§ RECORDS FOR PROCESSING
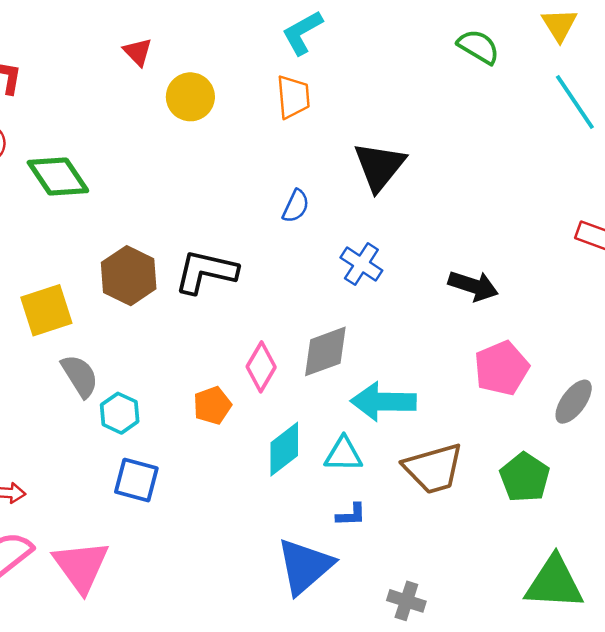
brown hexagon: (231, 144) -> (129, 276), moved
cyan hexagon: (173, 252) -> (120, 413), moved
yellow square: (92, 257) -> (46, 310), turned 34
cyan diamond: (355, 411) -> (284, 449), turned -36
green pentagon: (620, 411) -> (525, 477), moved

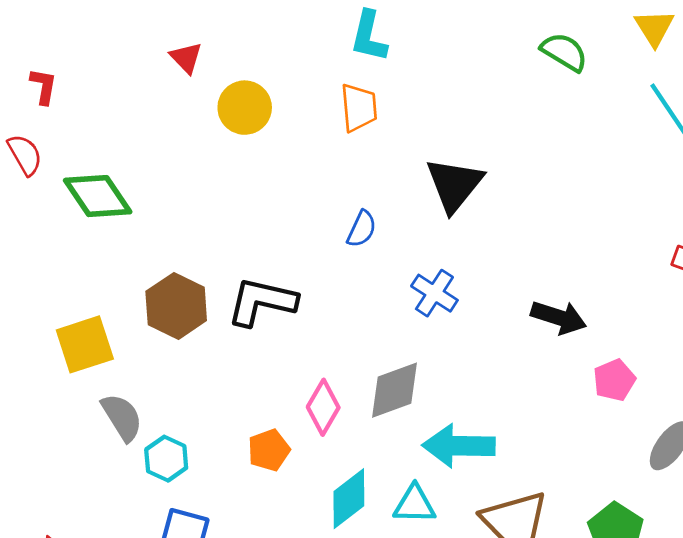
cyan L-shape: (302, 33) -> (369, 36), turned -48
pink pentagon: (502, 368) -> (614, 380), moved, size x0.7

§ TRY IT
Copy all lines above where "moved" is present.

§ ANSWER TO THE PROBLEM
brown hexagon: (231, 144) -> (129, 276), moved
cyan hexagon: (173, 252) -> (120, 413), moved
green pentagon: (620, 411) -> (525, 477), moved
pink pentagon: (502, 368) -> (614, 380), moved, size x0.7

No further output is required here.